> **PROVIDED RECORDS**
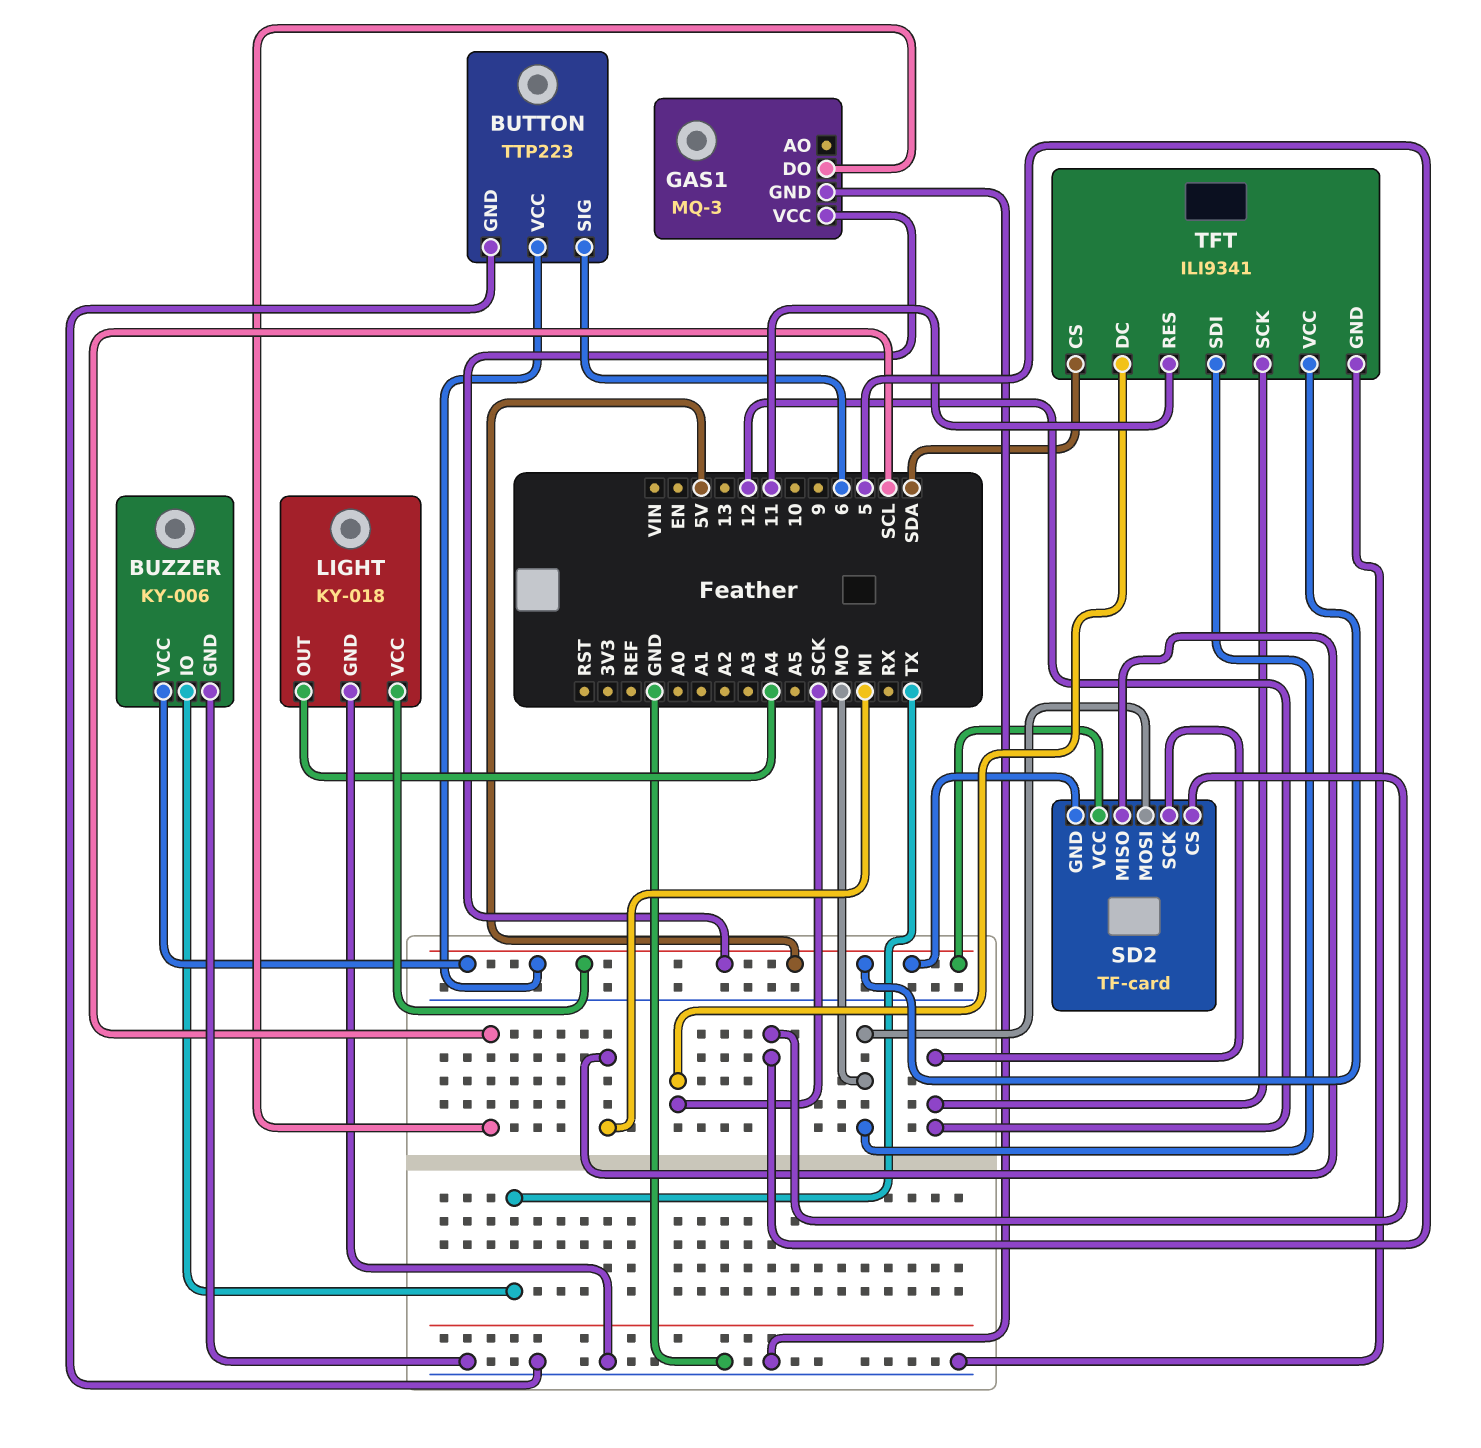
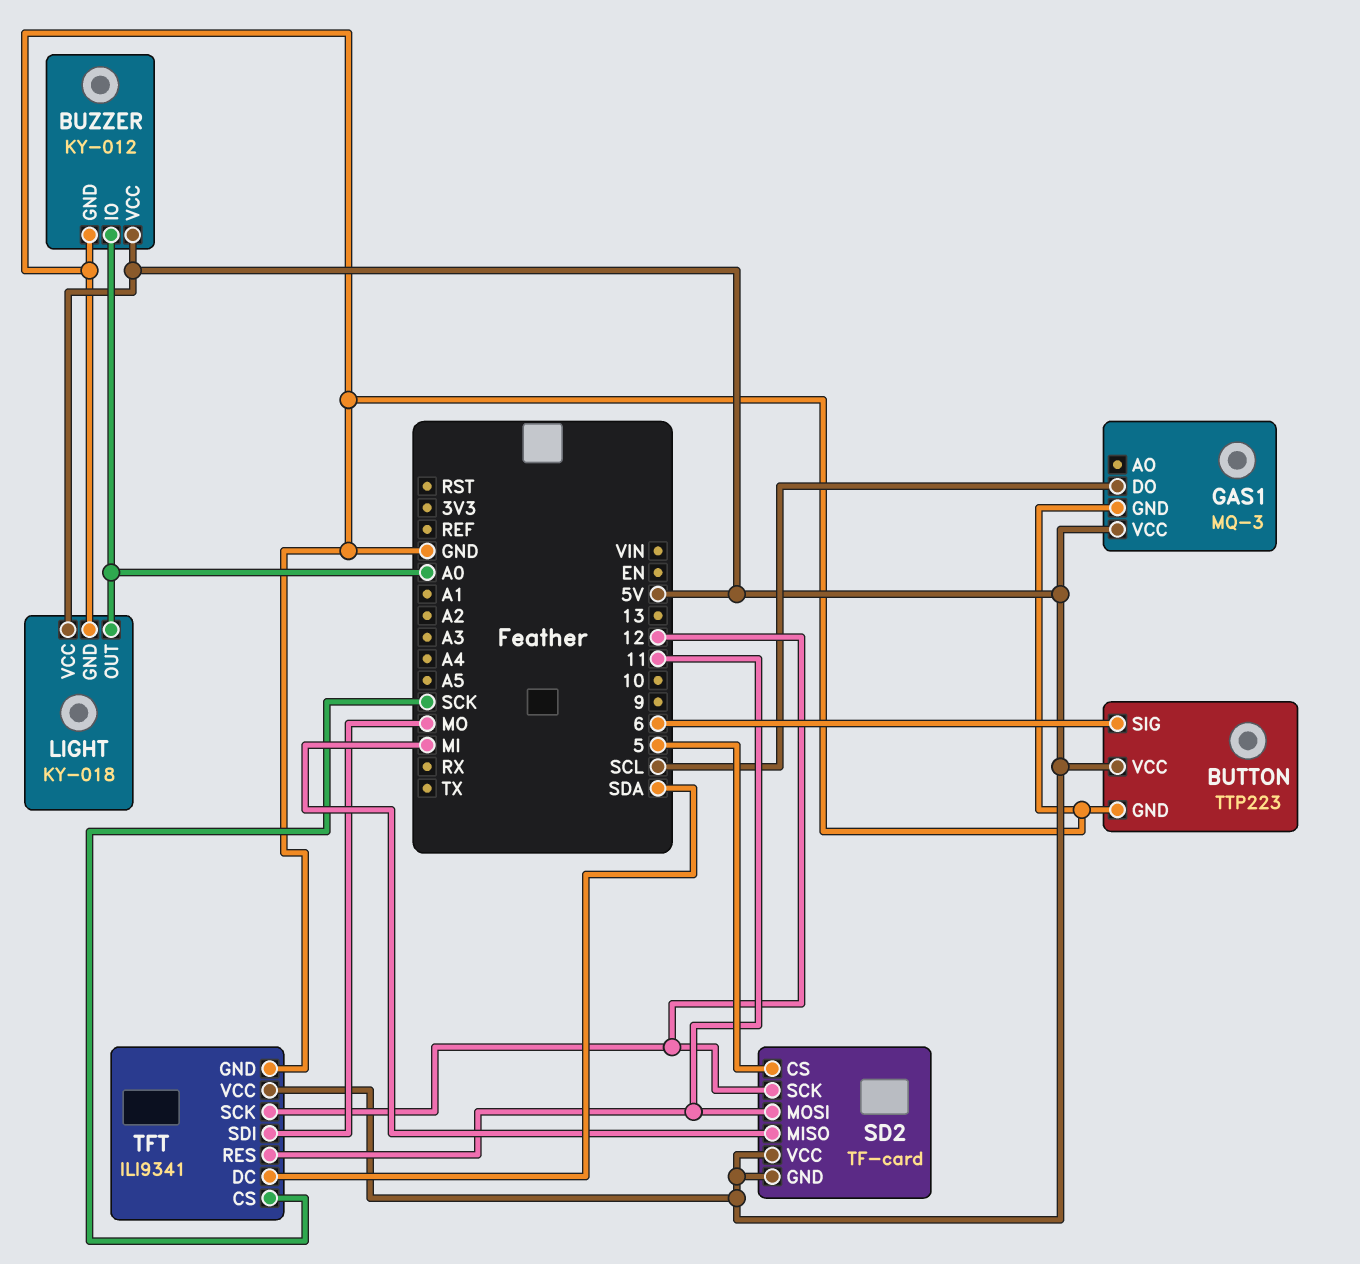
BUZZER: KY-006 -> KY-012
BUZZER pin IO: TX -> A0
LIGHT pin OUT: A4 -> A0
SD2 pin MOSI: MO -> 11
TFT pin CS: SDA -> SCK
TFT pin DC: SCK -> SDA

...

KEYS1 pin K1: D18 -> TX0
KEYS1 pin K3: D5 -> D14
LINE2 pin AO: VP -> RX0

==

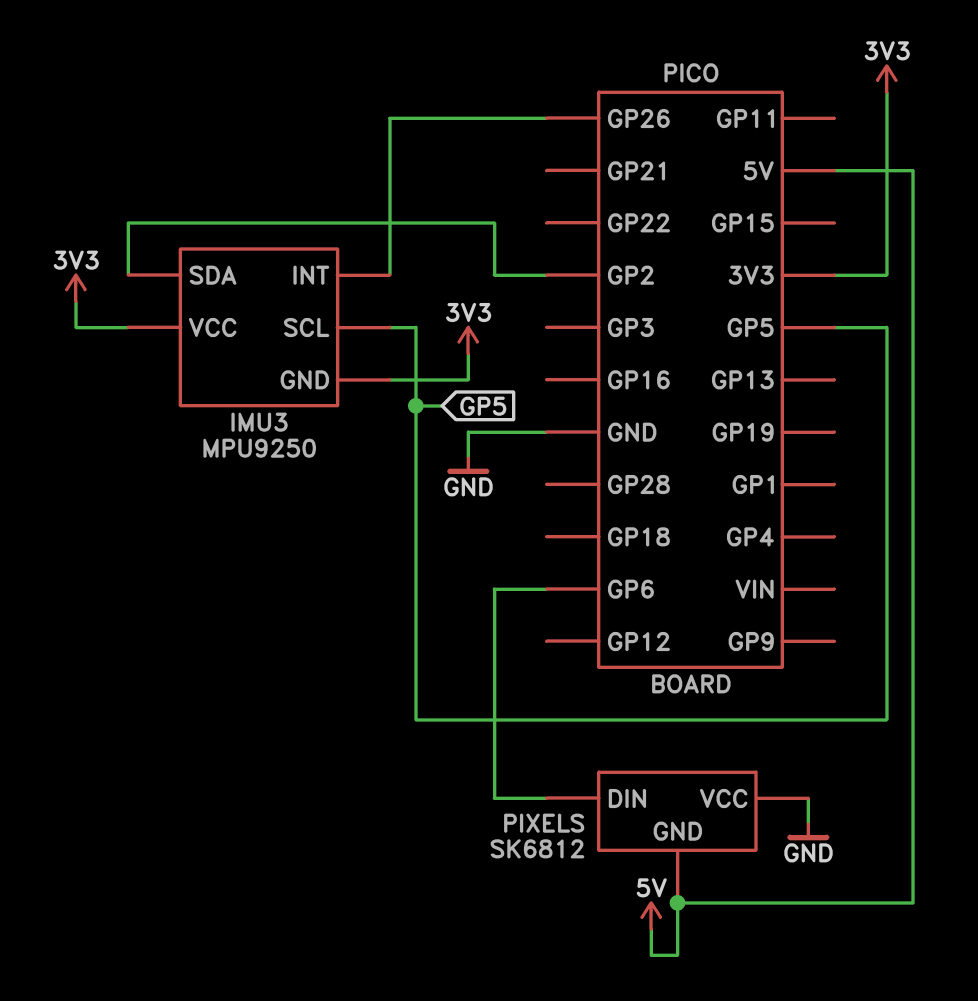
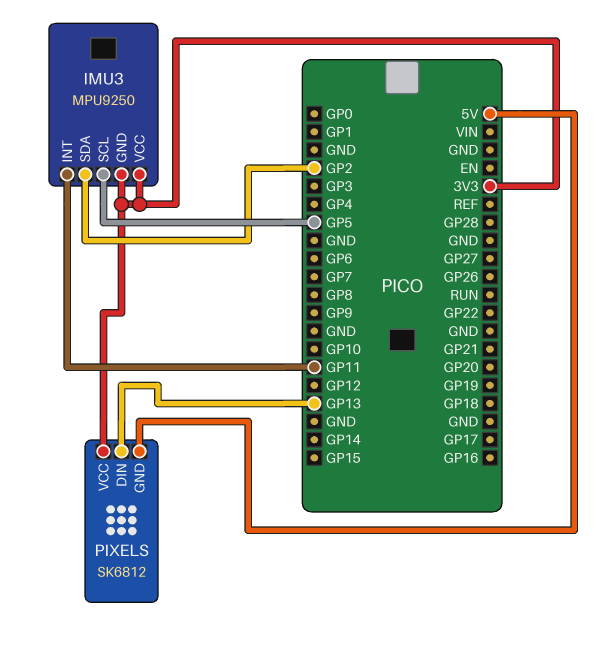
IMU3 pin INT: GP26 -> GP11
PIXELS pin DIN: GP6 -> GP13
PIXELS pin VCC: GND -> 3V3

> **TASK DESCRIPTION**
Once you find the line with "LIGHT pin OUT: A4 -> A0" in the entries above, output it and each line after it up to and including the line with "TFT pin DC: SCK -> SDA", and nothing else.

> **EXPECTED OUTPUT**
LIGHT pin OUT: A4 -> A0
SD2 pin MOSI: MO -> 11
TFT pin CS: SDA -> SCK
TFT pin DC: SCK -> SDA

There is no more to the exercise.